PROBLEM DESCRIPTION = Only the lines from the one containing "blue key: 5 -> 3" to the end of the data below belong in the answer, each repeated exactly; no pictures.

____________________

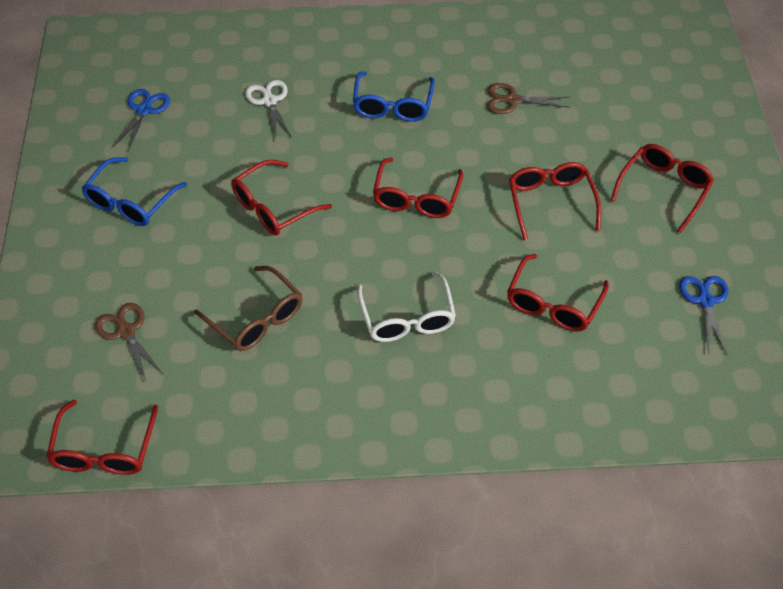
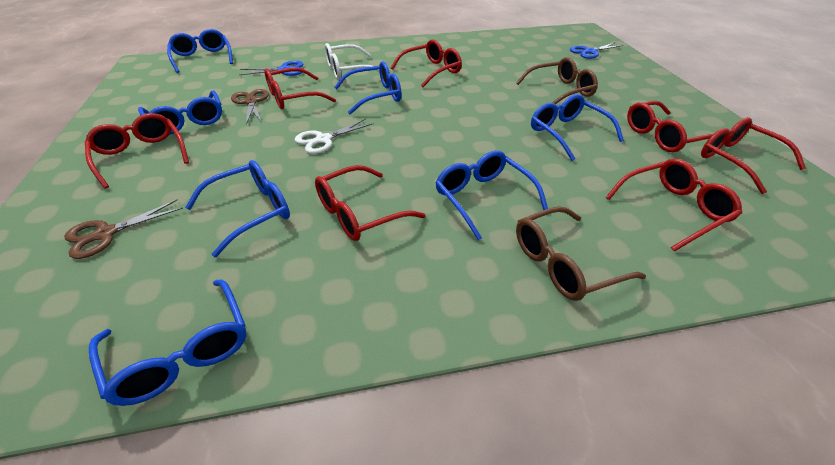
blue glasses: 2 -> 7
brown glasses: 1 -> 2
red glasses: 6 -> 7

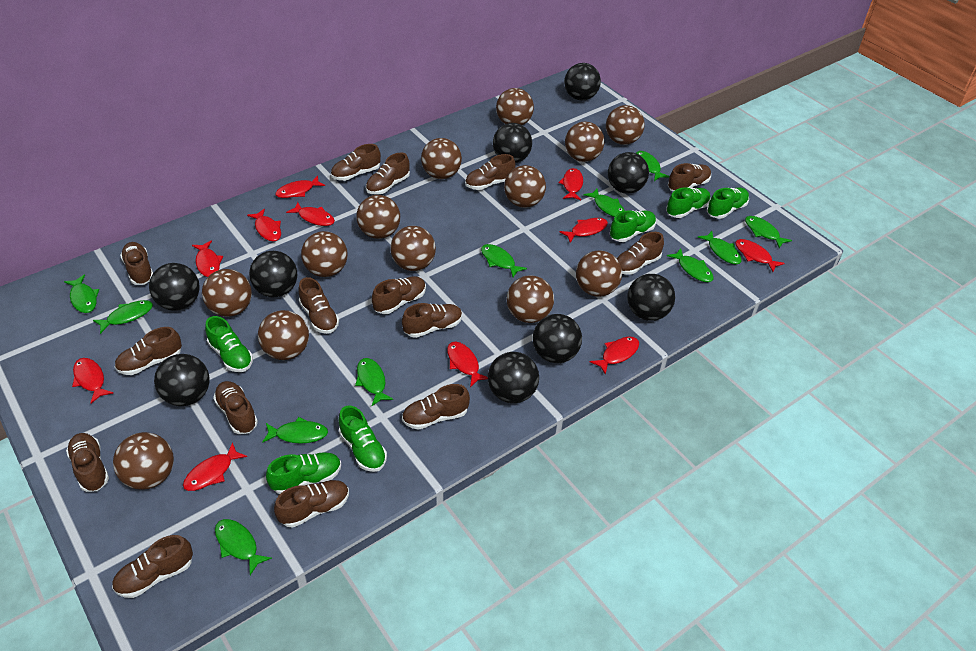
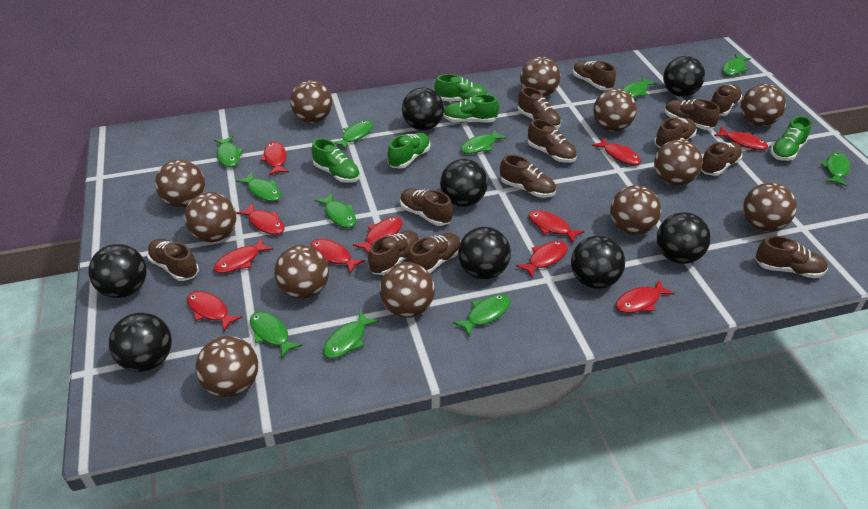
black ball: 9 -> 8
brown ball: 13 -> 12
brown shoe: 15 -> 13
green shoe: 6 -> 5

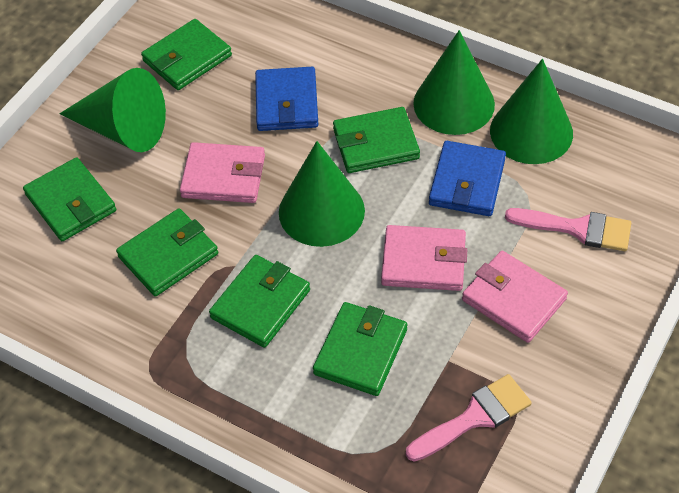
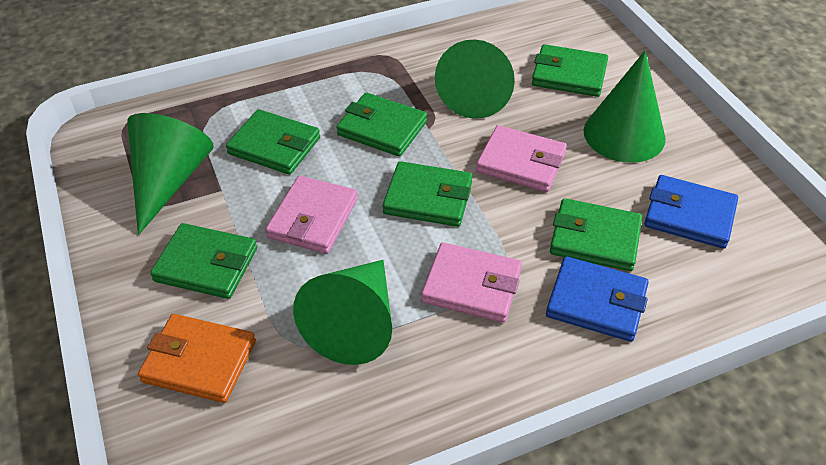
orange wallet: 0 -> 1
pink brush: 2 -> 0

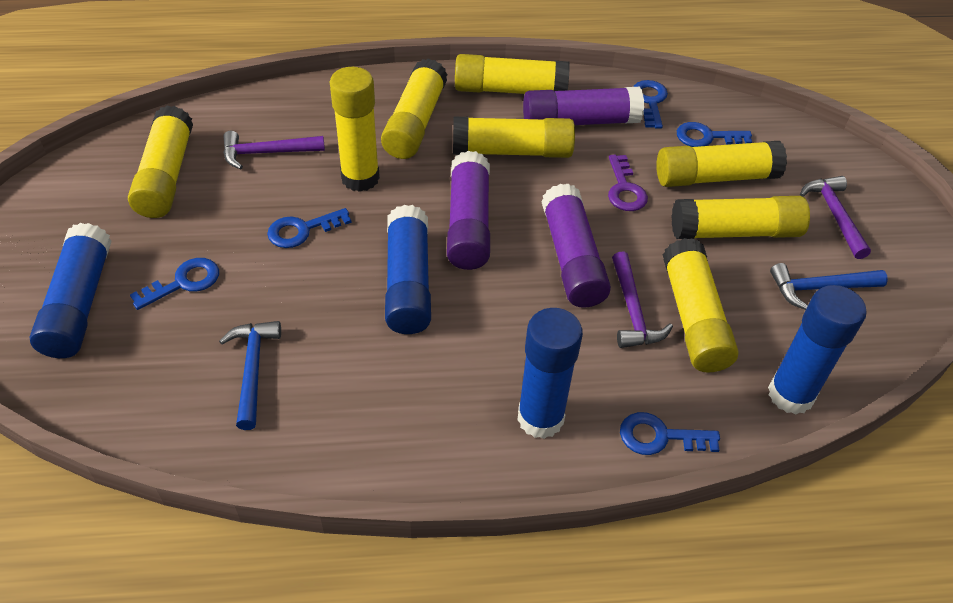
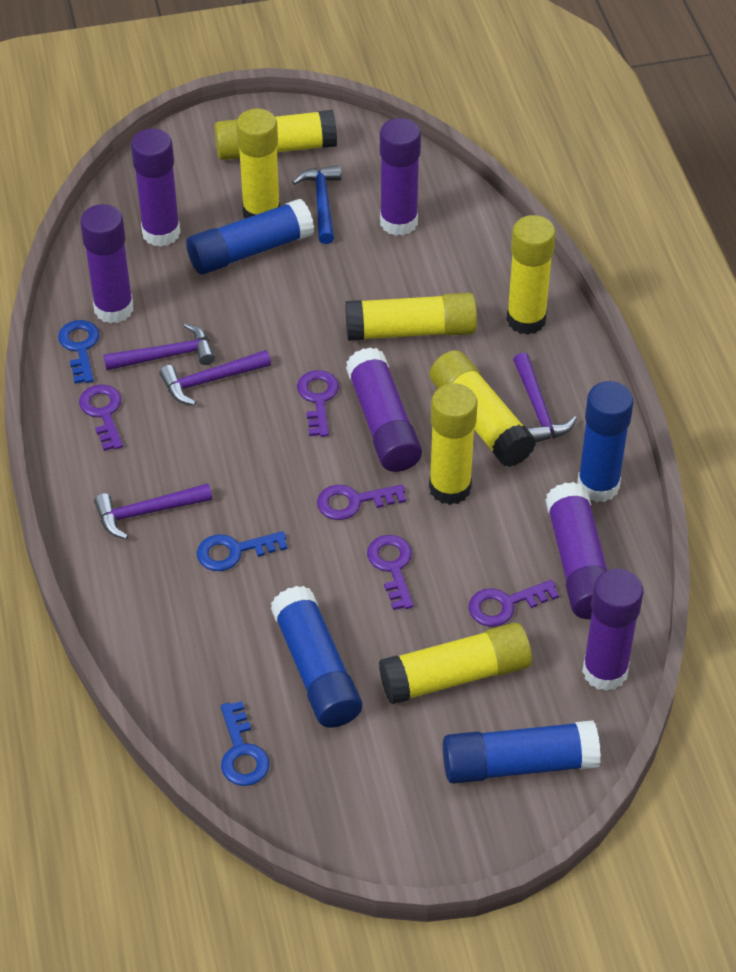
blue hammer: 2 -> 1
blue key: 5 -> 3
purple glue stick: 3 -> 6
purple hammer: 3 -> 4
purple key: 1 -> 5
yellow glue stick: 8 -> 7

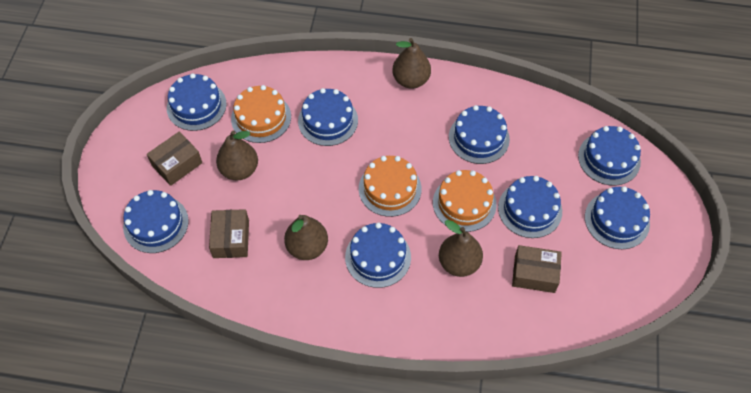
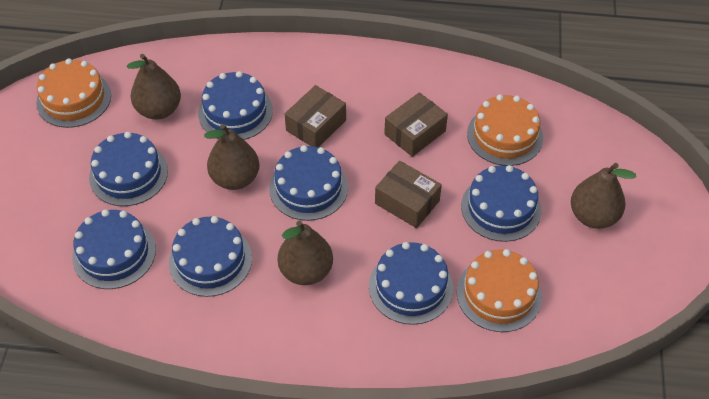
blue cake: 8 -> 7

____________________

YOUR RESPONSE =
blue key: 5 -> 3
purple glue stick: 3 -> 6
purple hammer: 3 -> 4
purple key: 1 -> 5
yellow glue stick: 8 -> 7

blue cake: 8 -> 7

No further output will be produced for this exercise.